Print each line exactly, beginning with the one where "(679, 337) = (235, 230): red" appears and ending at the last line below.

THE DATA>
:::

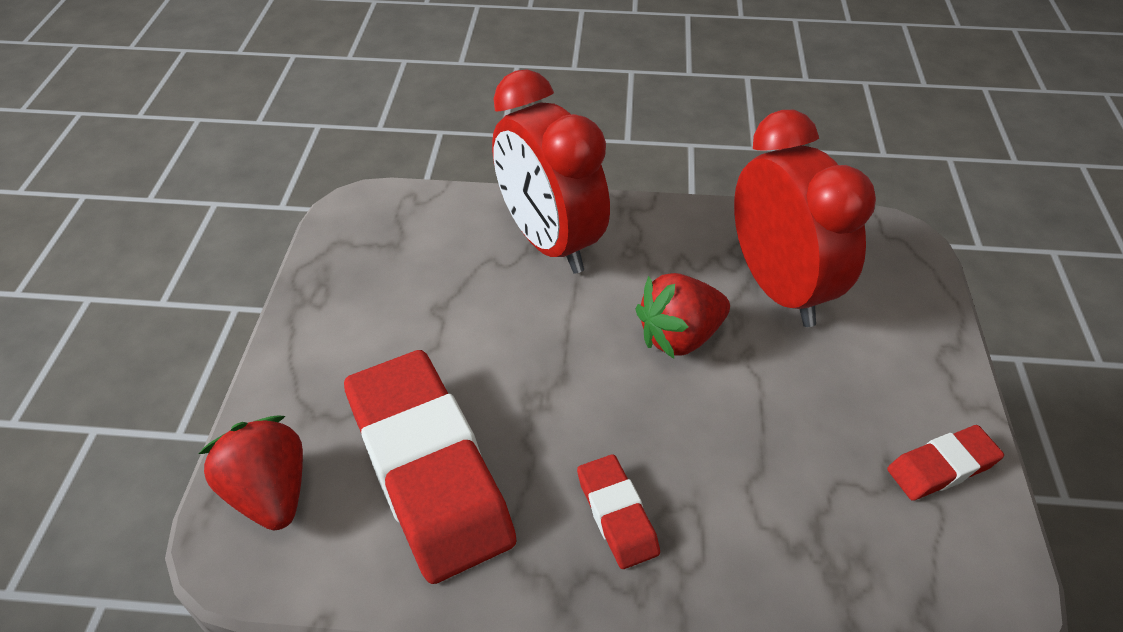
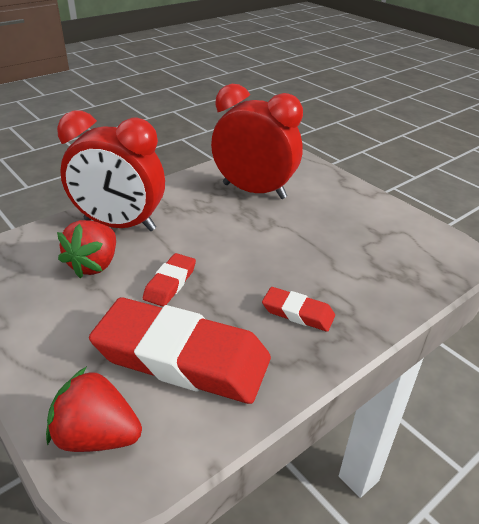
camera: 45 degrees left, 10 degrees down
(679, 337) = (235, 230): red strawberry -> red strawberry (94, 265)
(942, 467) = (389, 219): red eraser -> red eraser (170, 283)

:::

TASK SOLUTION>
(679, 337) = (235, 230): red strawberry -> red strawberry (94, 265)
(942, 467) = (389, 219): red eraser -> red eraser (170, 283)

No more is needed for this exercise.